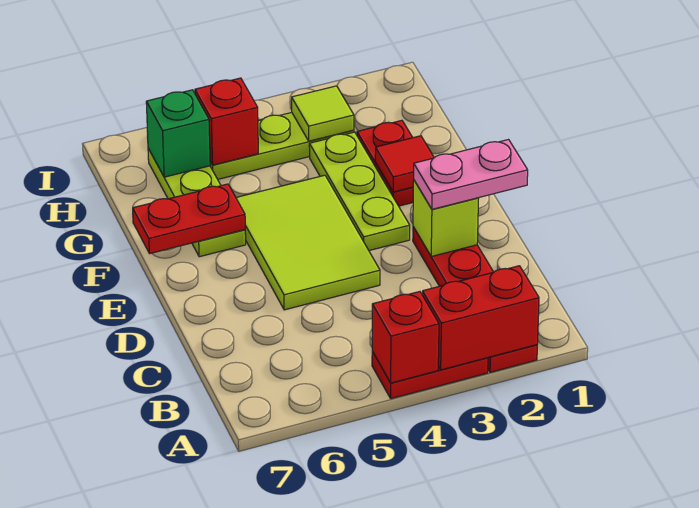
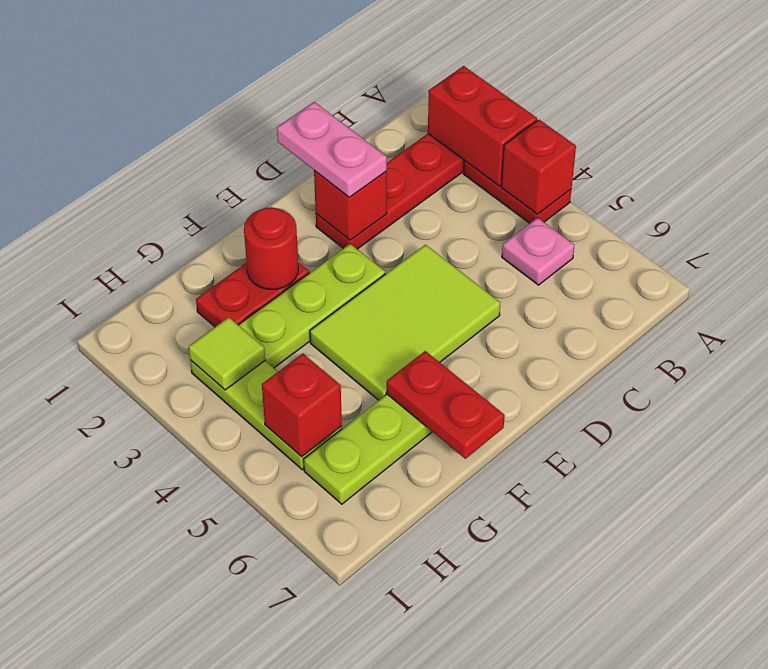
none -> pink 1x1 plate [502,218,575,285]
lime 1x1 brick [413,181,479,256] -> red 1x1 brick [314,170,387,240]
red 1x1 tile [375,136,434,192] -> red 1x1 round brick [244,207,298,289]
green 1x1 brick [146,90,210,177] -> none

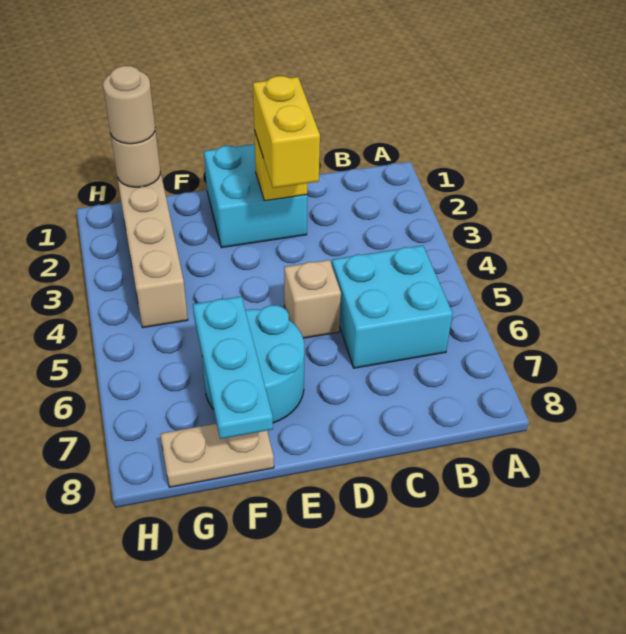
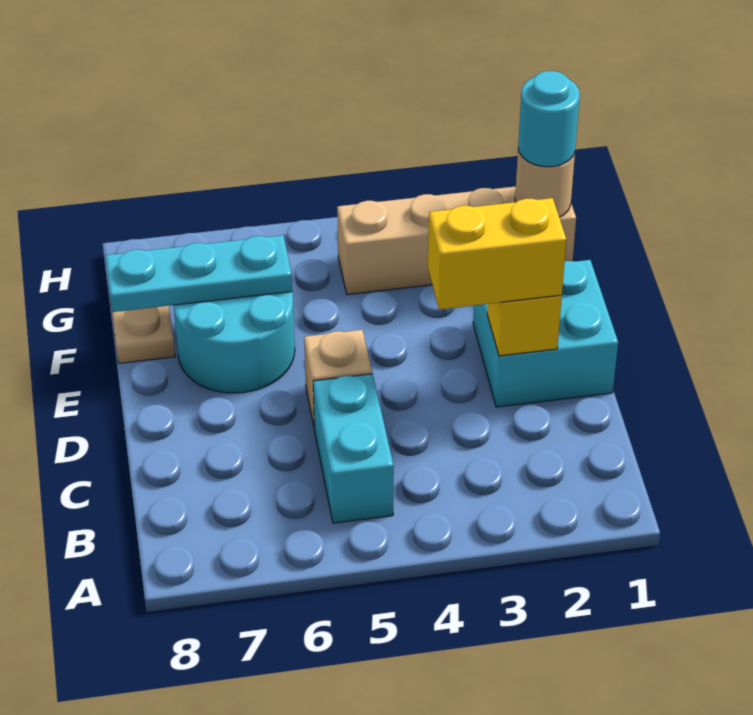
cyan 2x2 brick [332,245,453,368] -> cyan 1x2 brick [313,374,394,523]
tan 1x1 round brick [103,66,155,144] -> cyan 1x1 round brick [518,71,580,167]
* * *
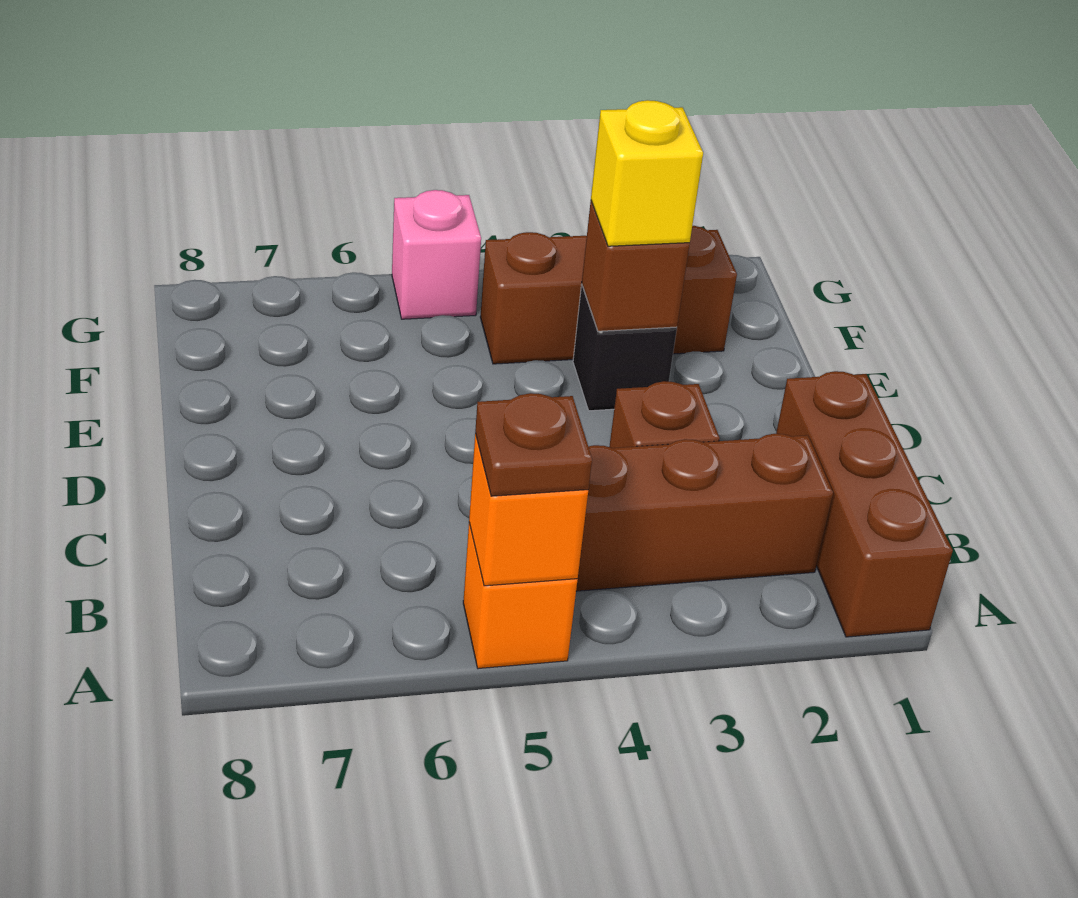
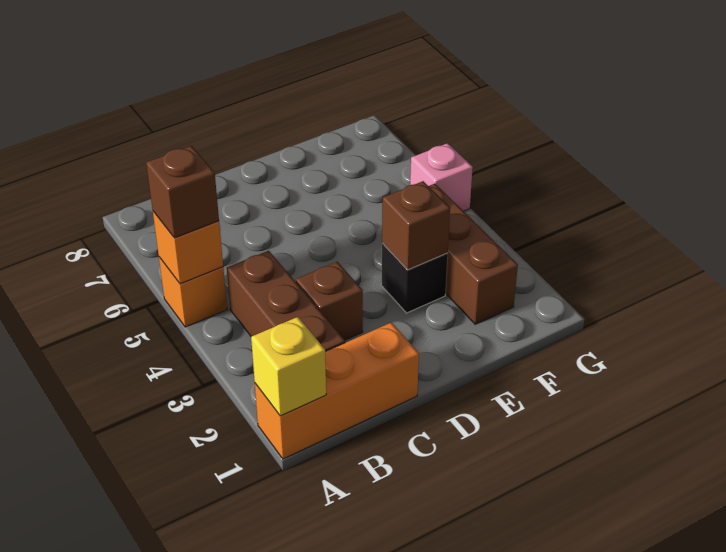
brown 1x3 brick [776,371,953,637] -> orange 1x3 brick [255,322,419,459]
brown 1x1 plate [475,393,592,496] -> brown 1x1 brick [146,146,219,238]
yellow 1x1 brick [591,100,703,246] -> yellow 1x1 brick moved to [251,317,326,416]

*Your instructions:*
All that should appear in the answer is the lines above from the line with "none -> pink 1x1 plate [502,218,575,285]" through the line with "tan 1x1 round", retyped exactly, pictures left out.

*Answer space:*
none -> pink 1x1 plate [502,218,575,285]
lime 1x1 brick [413,181,479,256] -> red 1x1 brick [314,170,387,240]
red 1x1 tile [375,136,434,192] -> red 1x1 round brick [244,207,298,289]
green 1x1 brick [146,90,210,177] -> none

cyan 2x2 brick [332,245,453,368] -> cyan 1x2 brick [313,374,394,523]
tan 1x1 round brick [103,66,155,144] -> cyan 1x1 round brick [518,71,580,167]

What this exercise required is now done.